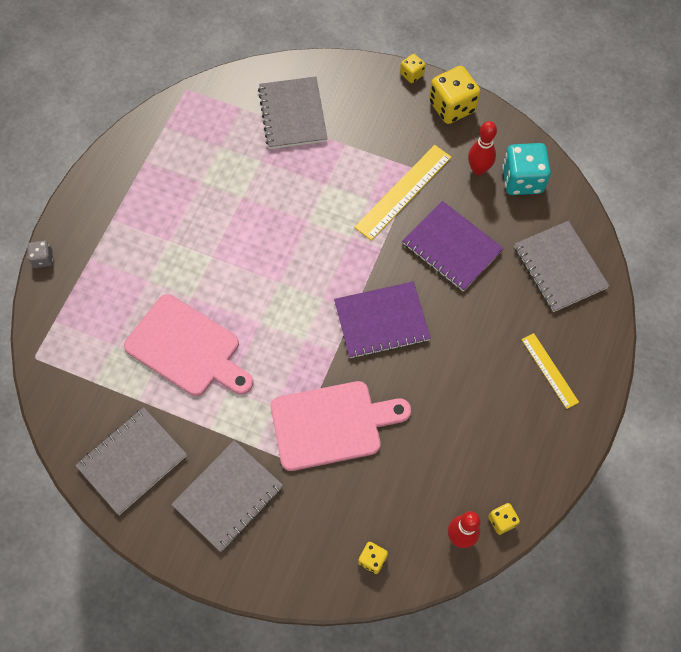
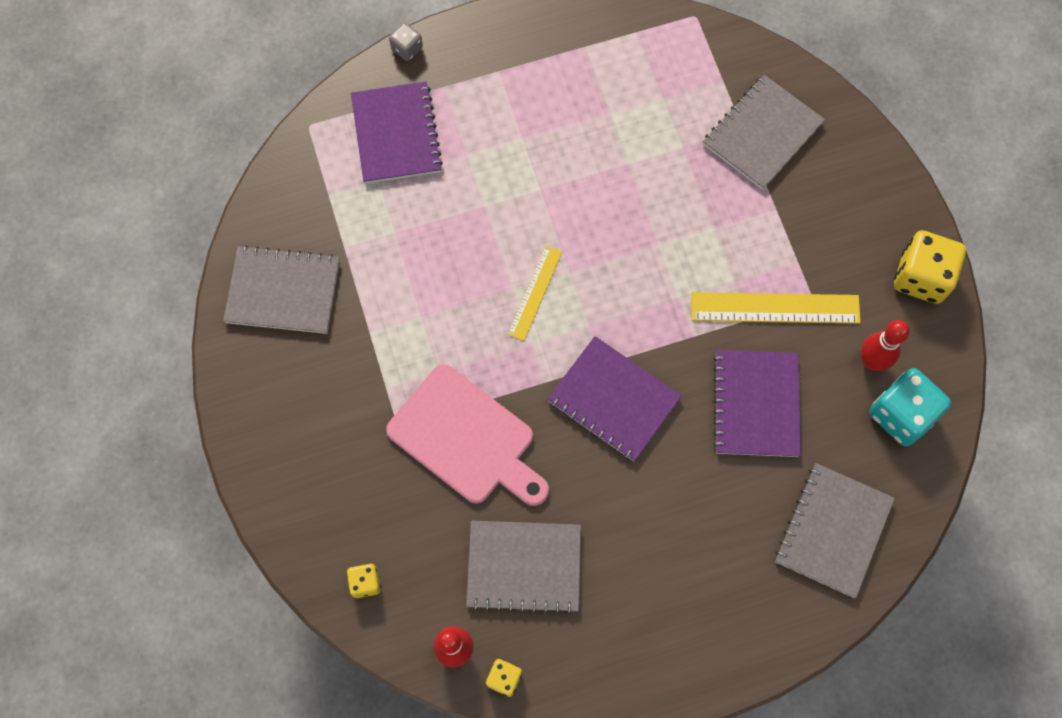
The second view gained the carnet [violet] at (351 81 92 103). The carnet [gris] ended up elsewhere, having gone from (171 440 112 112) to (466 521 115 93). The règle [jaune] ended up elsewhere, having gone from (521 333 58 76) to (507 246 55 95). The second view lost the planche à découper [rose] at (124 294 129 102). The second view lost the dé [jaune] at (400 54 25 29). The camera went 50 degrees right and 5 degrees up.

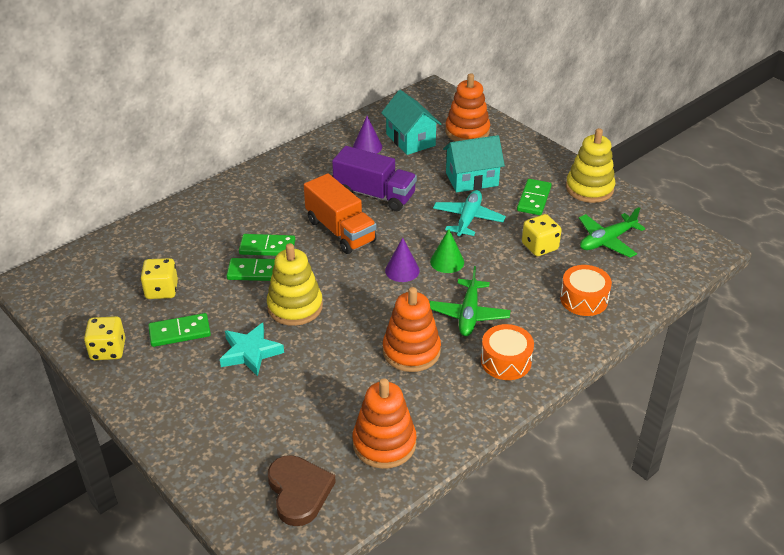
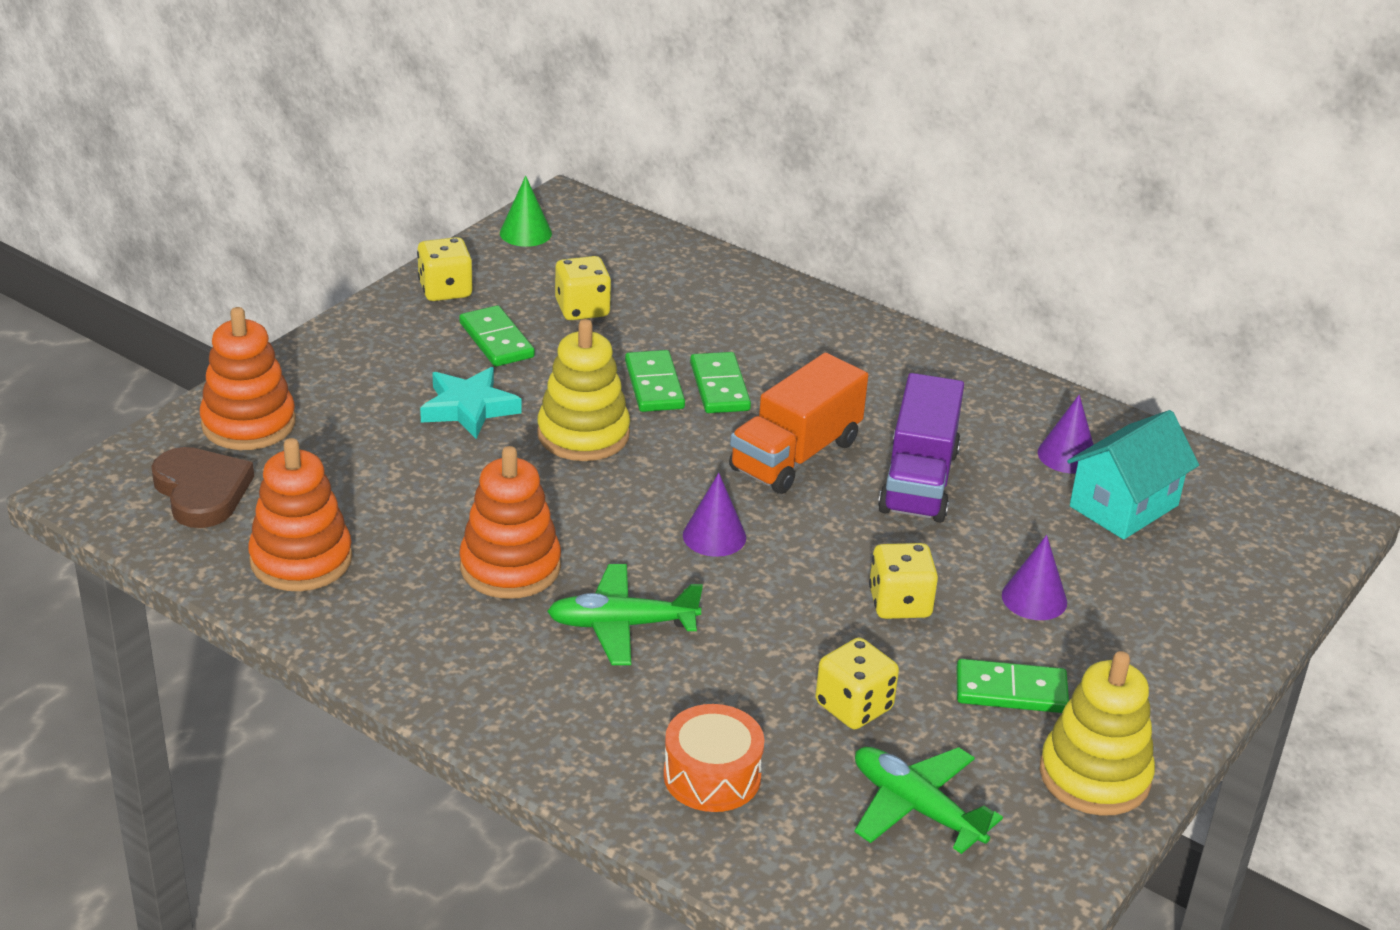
The cœur [marron] at (268 455 68 71) ended up facing another way, 90 degrees counterclockwise from before. The jouet à empiler [orange] ended up elsewhere, having gone from (445 73 45 68) to (200 307 96 143). The cône [vert] ended up elsewhere, having gone from (430 229 34 44) to (500 176 52 71). Where the avion [turquoise] stood at (433 190 73 47), the dé [jaune] came to stand at (869 543 69 76). Where the maison [turquoise] stood at (443 135 62 58), the cône [violet] came to stand at (1002 535 65 85). The second view lost the tambour [orange] at (481 324 53 56). The camera went 75 degrees right and 5 degrees down.

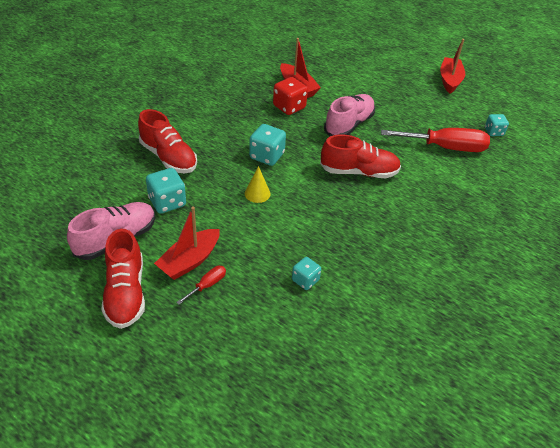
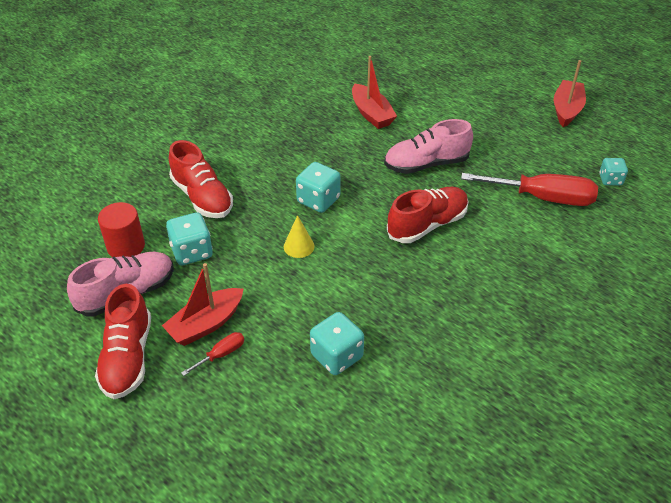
The second view gained the cylindre [rouge] at (98 202 47 55). The size of the dé [turquoise] at (292 257 29 33) changed by a factor of 1.58. The chaussure [rose] at (324 94 51 42) ended up facing another way, 150 degrees counterclockwise from before. The chaussure [rouge] at (320 135 81 43) ended up facing another way, 45 degrees counterclockwise from before. The second view lost the dé [rouge] at (273 77 35 38). The camera went 10 degrees right and 0 degrees up.

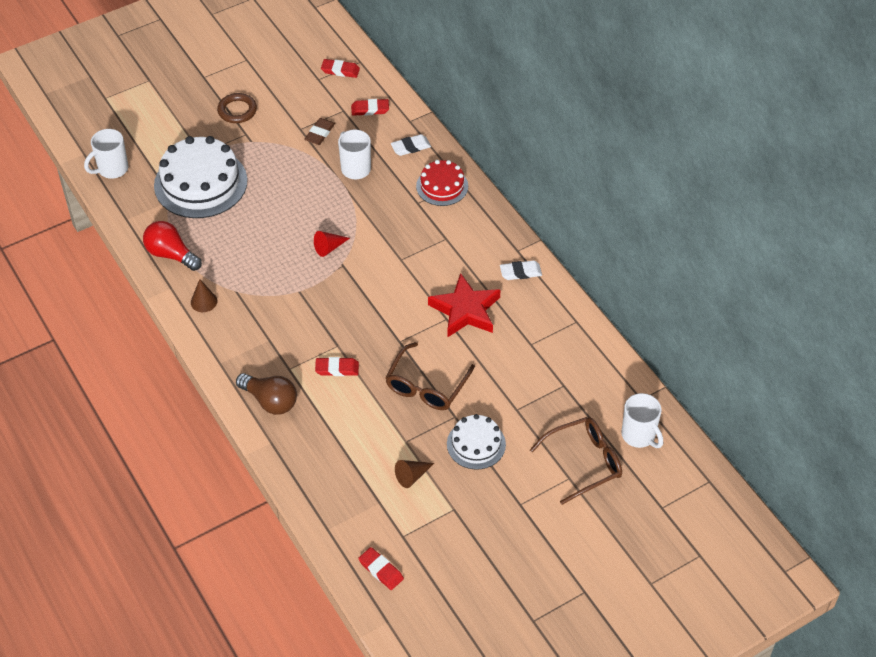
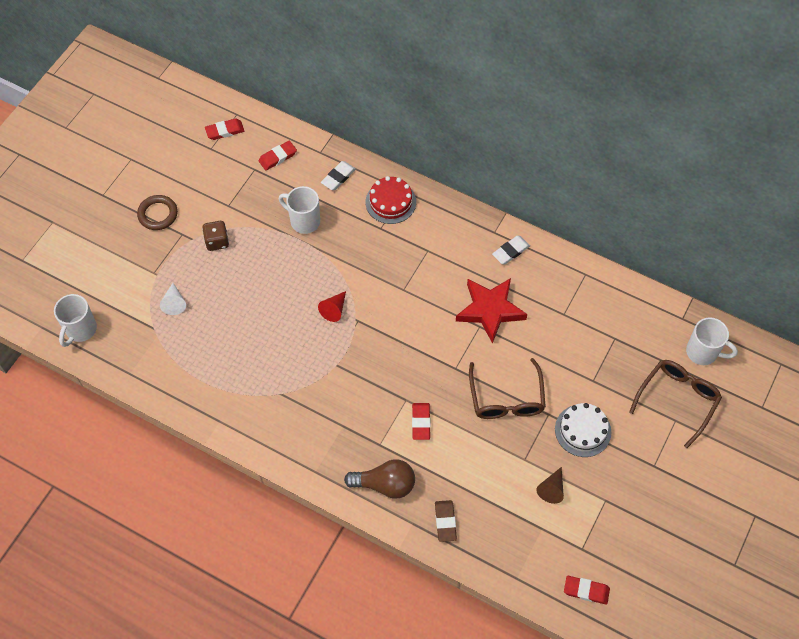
Where the gâteau [blanc] stood at (154 136 93 82), the cône [blanc] came to stand at (160 283 26 32). The second view gained the dé [marron] at (202 221 27 30). The gomme [rouge] at (315 357 44 19) ended up facing another way, 60 degrees counterclockwise from before. The gomme [marron] ended up elsewhere, having gone from (304 118 31 27) to (435 500 22 42). The second view lost the ampoule [rouge] at (143 221 59 50). The second view lost the cône [marron] at (191 279 26 33). The camera went 30 degrees left and 10 degrees up.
------------------------------------------------------------
EXERCISE REQUIREMENTS
Word for word, return the material above; the pictures stay out.

REPLY TO THE EXERCISE
The second view gained the carnet [violet] at (351 81 92 103). The carnet [gris] ended up elsewhere, having gone from (171 440 112 112) to (466 521 115 93). The règle [jaune] ended up elsewhere, having gone from (521 333 58 76) to (507 246 55 95). The second view lost the planche à découper [rose] at (124 294 129 102). The second view lost the dé [jaune] at (400 54 25 29). The camera went 50 degrees right and 5 degrees up.

The cœur [marron] at (268 455 68 71) ended up facing another way, 90 degrees counterclockwise from before. The jouet à empiler [orange] ended up elsewhere, having gone from (445 73 45 68) to (200 307 96 143). The cône [vert] ended up elsewhere, having gone from (430 229 34 44) to (500 176 52 71). Where the avion [turquoise] stood at (433 190 73 47), the dé [jaune] came to stand at (869 543 69 76). Where the maison [turquoise] stood at (443 135 62 58), the cône [violet] came to stand at (1002 535 65 85). The second view lost the tambour [orange] at (481 324 53 56). The camera went 75 degrees right and 5 degrees down.

The second view gained the cylindre [rouge] at (98 202 47 55). The size of the dé [turquoise] at (292 257 29 33) changed by a factor of 1.58. The chaussure [rose] at (324 94 51 42) ended up facing another way, 150 degrees counterclockwise from before. The chaussure [rouge] at (320 135 81 43) ended up facing another way, 45 degrees counterclockwise from before. The second view lost the dé [rouge] at (273 77 35 38). The camera went 10 degrees right and 0 degrees up.

Where the gâteau [blanc] stood at (154 136 93 82), the cône [blanc] came to stand at (160 283 26 32). The second view gained the dé [marron] at (202 221 27 30). The gomme [rouge] at (315 357 44 19) ended up facing another way, 60 degrees counterclockwise from before. The gomme [marron] ended up elsewhere, having gone from (304 118 31 27) to (435 500 22 42). The second view lost the ampoule [rouge] at (143 221 59 50). The second view lost the cône [marron] at (191 279 26 33). The camera went 30 degrees left and 10 degrees up.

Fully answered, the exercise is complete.